Itemized modification records:
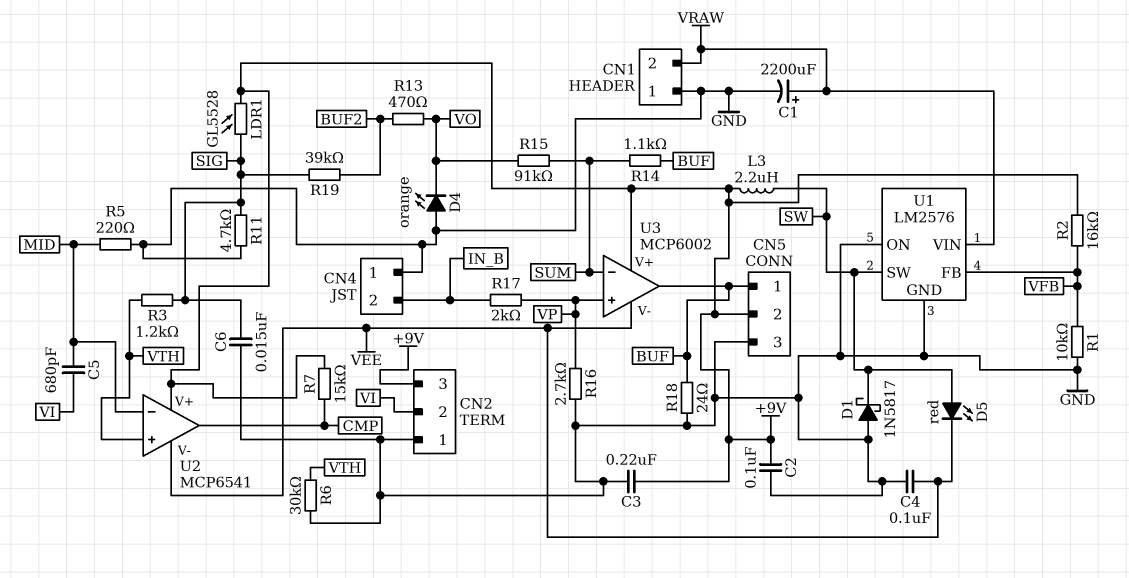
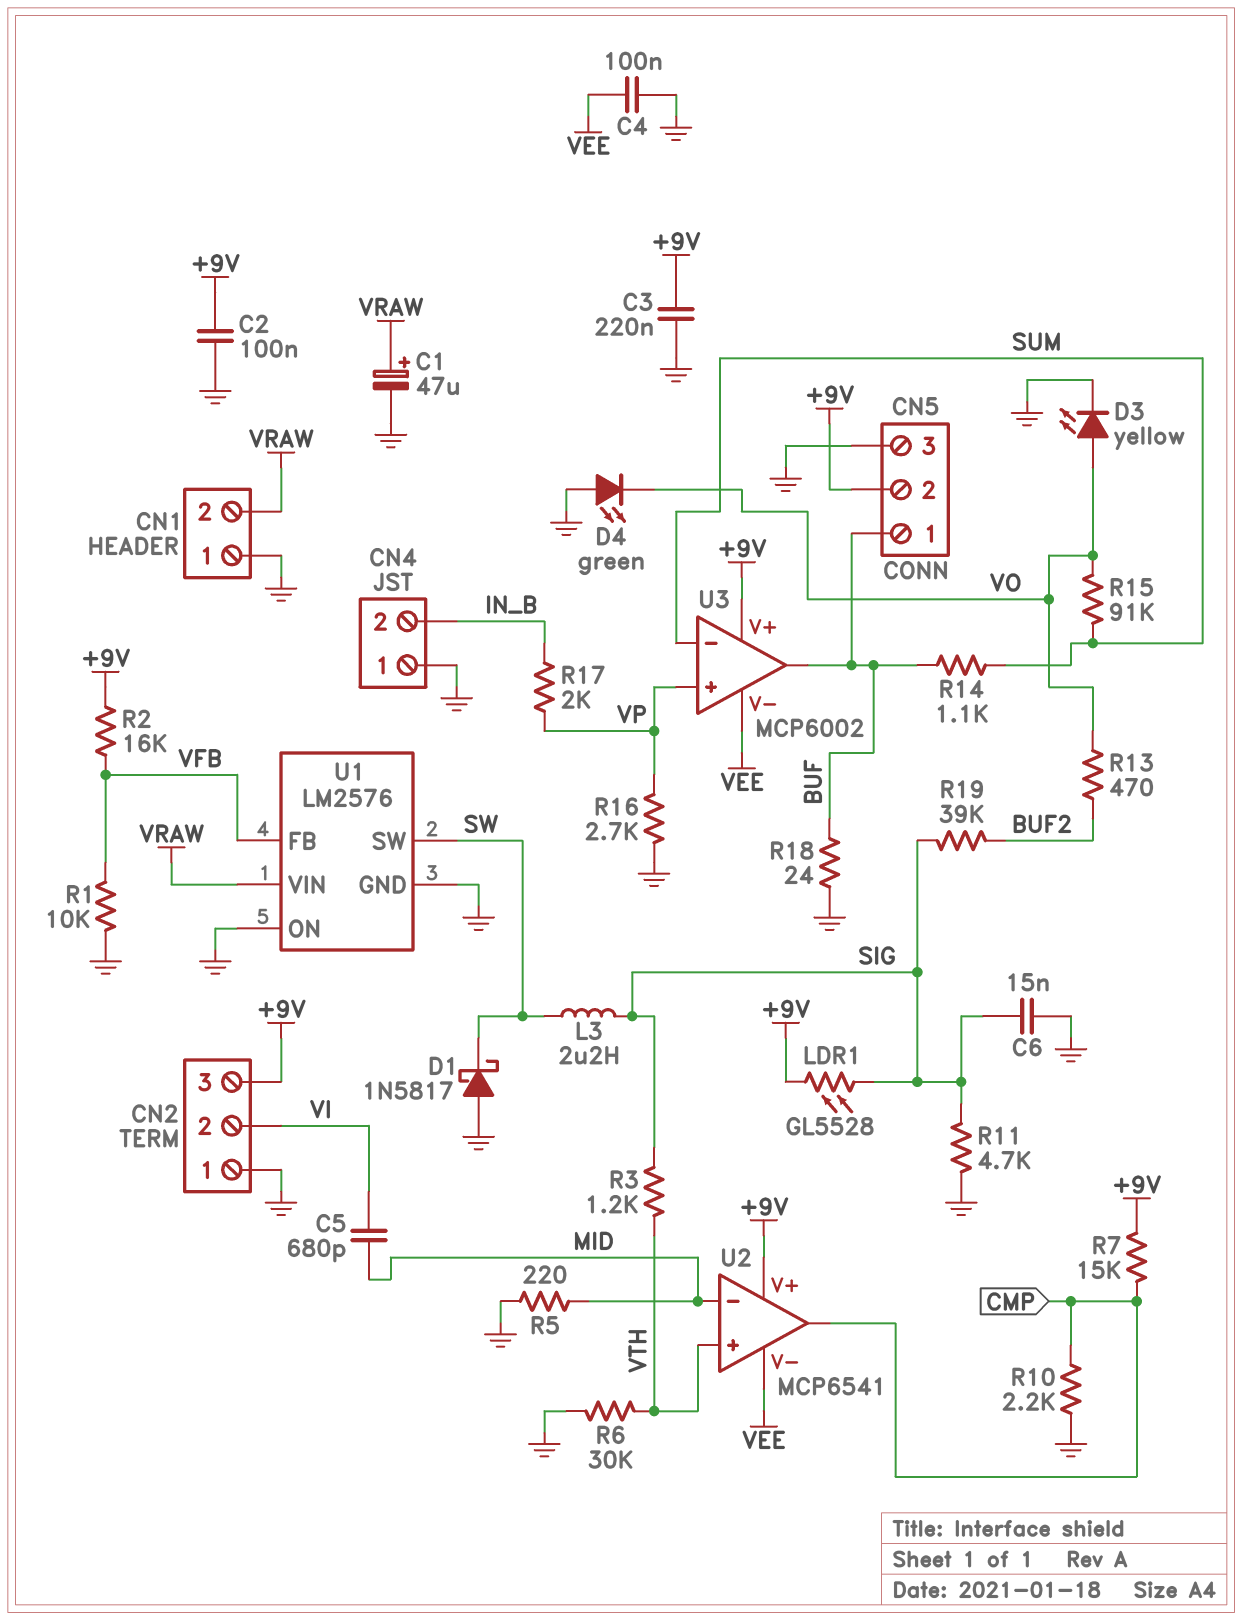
C1: 2200uF (plus VRAW, minus GND) -> 47uF (plus VRAW, minus GND)
D3: none -> LED yellow (A VO, K GND)
D4: LED orange (A GND, K VO) -> LED green (A GND, K VO)
D5: LED red (A SW, K VEE) -> none
L3: 2.2uH (+9V, SW) -> 2.2uH (SIG, SW)
R10: none -> 2.2k (CMP, GND)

TASK REQUIREMENTS: Write out every line, unchanged, from the one containing "D5: LED red (A SW, K VEE) -> none" through the closing line of the data.

SOLUTION TO THIS EXERCISE:
D5: LED red (A SW, K VEE) -> none
L3: 2.2uH (+9V, SW) -> 2.2uH (SIG, SW)
R10: none -> 2.2k (CMP, GND)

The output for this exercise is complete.